**Stated problem**
Copy all of the lines below word for word, leaving out the pictures.

**Source data**

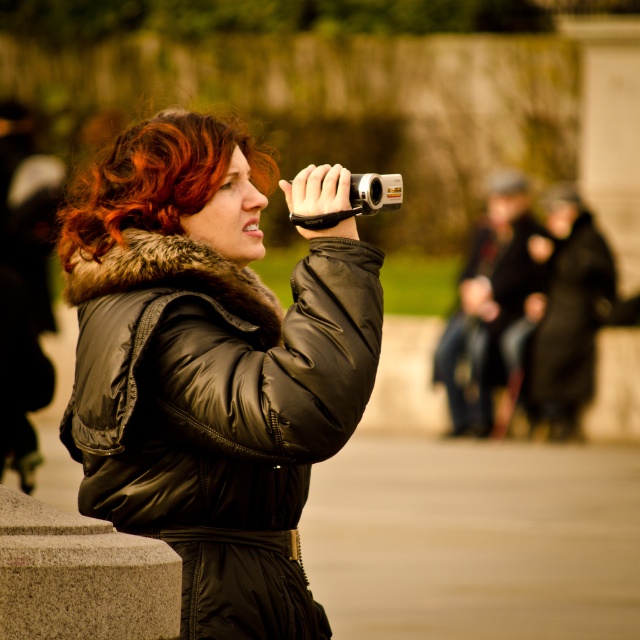
Question: Which of the following is the closest to the observer?

Choices:
 (A) curly auburn hair at center
 (B) black leather jacket at center
 (C) silver metallic camera at upper center

Answer: (C)

Question: Among these objects, which one is farthest from the camera?

Choices:
 (A) curly auburn hair at center
 (B) silver metallic camera at upper center
 (C) black leather jacket at center
 (D) dark gray fabric jacket at center

Answer: (D)

Question: Which of these objects is positioned farthest from the dark gray fabric jacket at center?

Choices:
 (A) black leather jacket at center
 (B) curly auburn hair at center

Answer: (A)

Question: Where is dark gray fabric jacket at center located in relation to silver metallic camera at upper center in the image?

Choices:
 (A) right
 (B) left

Answer: (A)

Question: Can you confirm if curly auburn hair at center is thinner than dark gray fabric jacket at center?

Choices:
 (A) yes
 (B) no

Answer: (B)

Question: In this image, where is black leather jacket at center located relative to dark gray fabric jacket at center?

Choices:
 (A) left
 (B) right

Answer: (A)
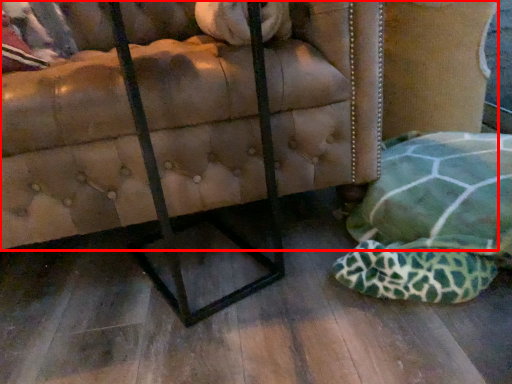
Question: Where is furniture (annotated by the red box) located in relation to swivel chair in the image?

Choices:
 (A) right
 (B) left

Answer: (B)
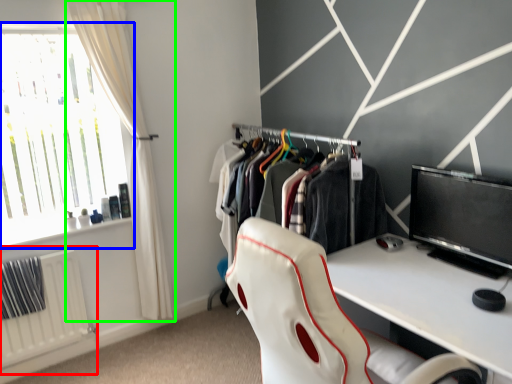
Question: Estimate the real-world distances between objects in this image. Which object is closer to radiator (highlighted by a red box), window (highlighted by a blue box) or curtain (highlighted by a green box)?

Choices:
 (A) window
 (B) curtain

Answer: (A)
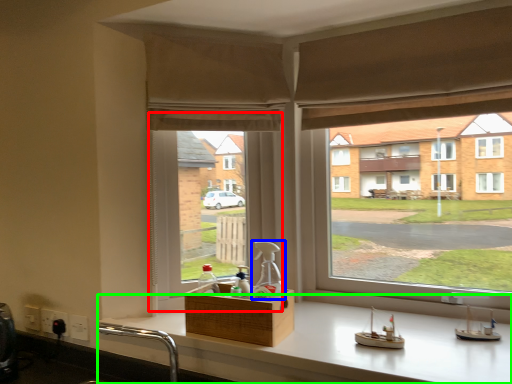
Question: Considering the real-world distances, which object is farthest from window screen (highlighted by a red box)? bottle (highlighted by a blue box) or counter (highlighted by a green box)?

Choices:
 (A) bottle
 (B) counter

Answer: (B)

**Expected answer**
Question: Which of the following is the closest to the observer?

Choices:
 (A) curly auburn hair at center
 (B) black leather jacket at center
 (C) silver metallic camera at upper center

Answer: (C)

Question: Among these objects, which one is farthest from the camera?

Choices:
 (A) curly auburn hair at center
 (B) silver metallic camera at upper center
 (C) black leather jacket at center
 (D) dark gray fabric jacket at center

Answer: (D)

Question: Which of these objects is positioned farthest from the dark gray fabric jacket at center?

Choices:
 (A) black leather jacket at center
 (B) curly auburn hair at center

Answer: (A)

Question: Where is dark gray fabric jacket at center located in relation to silver metallic camera at upper center in the image?

Choices:
 (A) right
 (B) left

Answer: (A)

Question: Can you confirm if curly auburn hair at center is thinner than dark gray fabric jacket at center?

Choices:
 (A) yes
 (B) no

Answer: (B)

Question: In this image, where is black leather jacket at center located relative to dark gray fabric jacket at center?

Choices:
 (A) left
 (B) right

Answer: (A)
Question: Where is furniture (annotated by the red box) located in relation to swivel chair in the image?

Choices:
 (A) right
 (B) left

Answer: (B)
Question: Estimate the real-world distances between objects in this image. Which object is closer to radiator (highlighted by a red box), window (highlighted by a blue box) or curtain (highlighted by a green box)?

Choices:
 (A) window
 (B) curtain

Answer: (A)
Question: Considering the real-world distances, which object is farthest from window screen (highlighted by a red box)? bottle (highlighted by a blue box) or counter (highlighted by a green box)?

Choices:
 (A) bottle
 (B) counter

Answer: (B)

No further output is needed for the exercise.